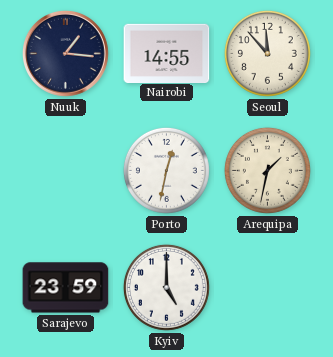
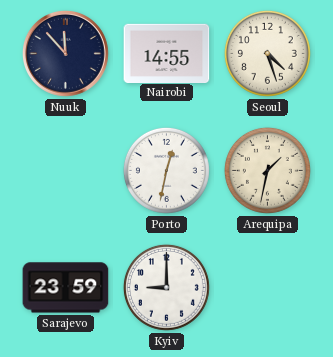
Nuuk: 1:16 -> 11:53
Seoul: 11:53 -> 4:27
Kyiv: 5:00 -> 9:00
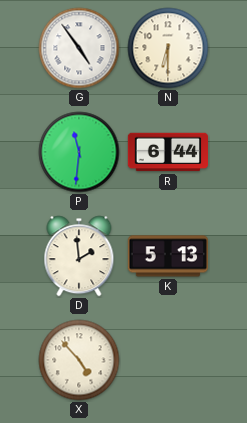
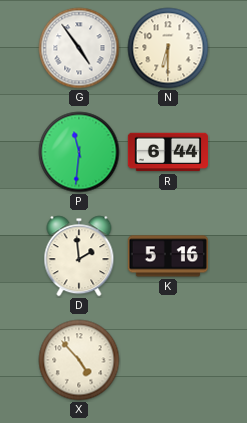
K: 5:13 -> 5:16
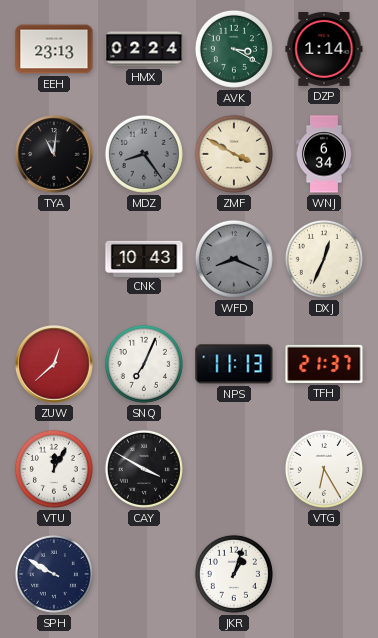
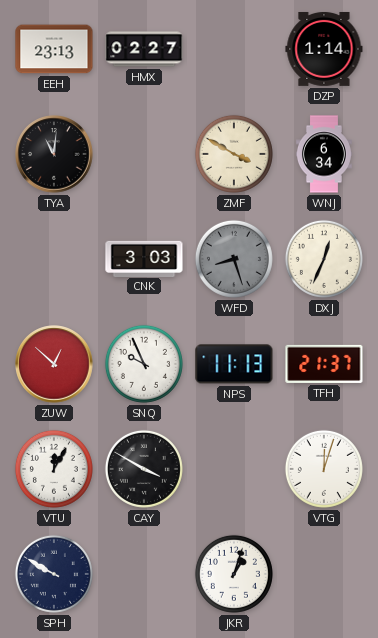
HMX: 02:24 -> 02:27
AVK: 3:20 -> none
MDZ: 8:24 -> none
CNK: 10:43 -> 3:03
WFD: 8:19 -> 8:27
ZUW: 12:38 -> 12:52
SNQ: 7:04 -> 9:56
VTG: 6:25 -> 12:03
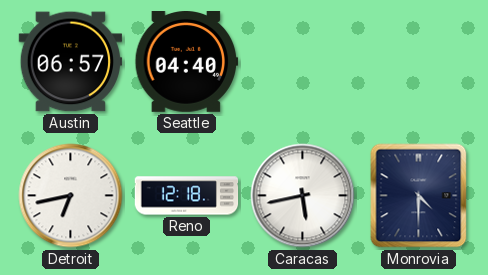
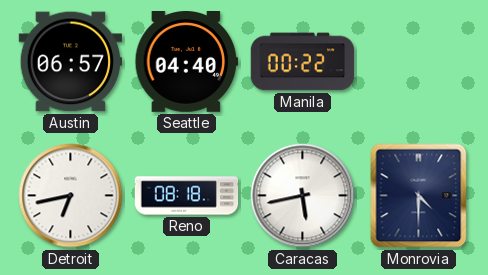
Manila: none -> 00:22
Reno: 12:18 -> 08:18
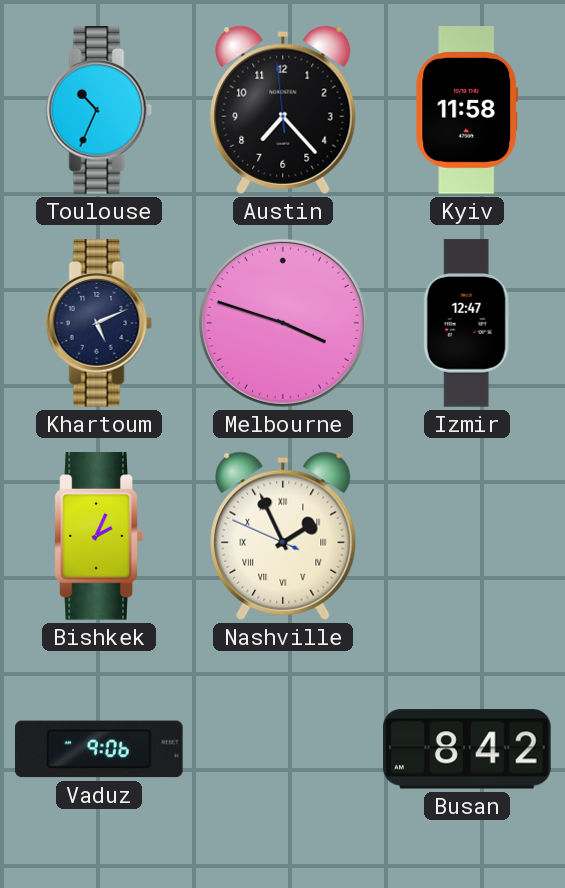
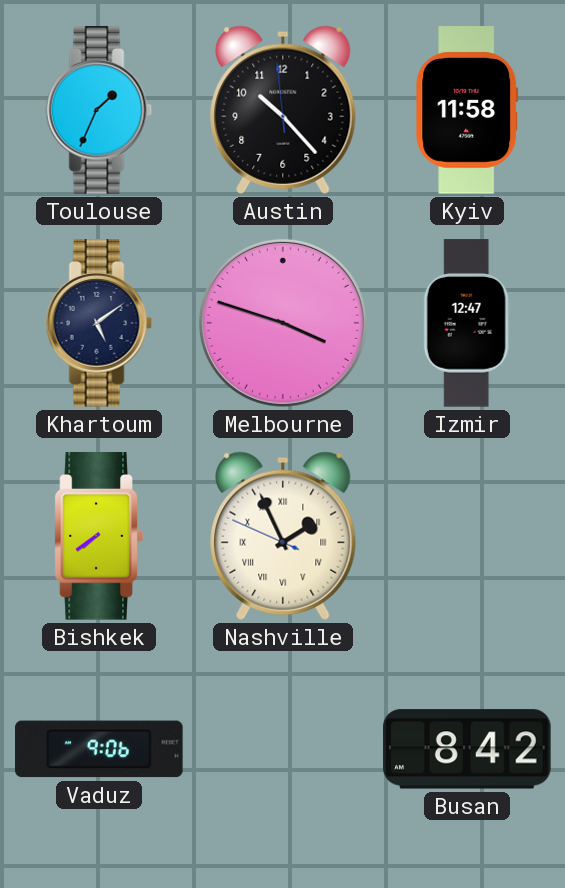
Toulouse: 10:34 -> 1:34
Austin: 7:22 -> 10:22
Khartoum: 5:11 -> 5:09
Bishkek: 2:04 -> 7:39
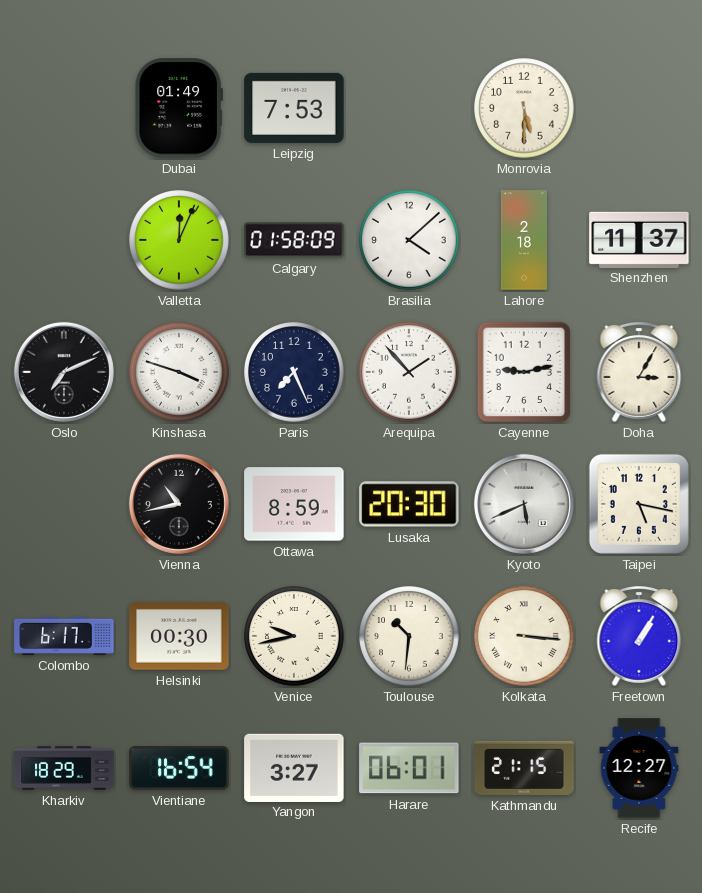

========================

EXERCISE:
Could you retype every line of the material above word for word, leaving out the pictures?

FINAL RESULT:
Nuuk: 1:16 -> 11:53
Seoul: 11:53 -> 4:27
Kyiv: 5:00 -> 9:00
K: 5:13 -> 5:16
HMX: 02:24 -> 02:27
AVK: 3:20 -> none
MDZ: 8:24 -> none
CNK: 10:43 -> 3:03
WFD: 8:19 -> 8:27
ZUW: 12:38 -> 12:52
SNQ: 7:04 -> 9:56
VTG: 6:25 -> 12:03
Manila: none -> 00:22
Reno: 12:18 -> 08:18
Toulouse: 10:34 -> 1:34
Austin: 7:22 -> 10:22
Khartoum: 5:11 -> 5:09
Bishkek: 2:04 -> 7:39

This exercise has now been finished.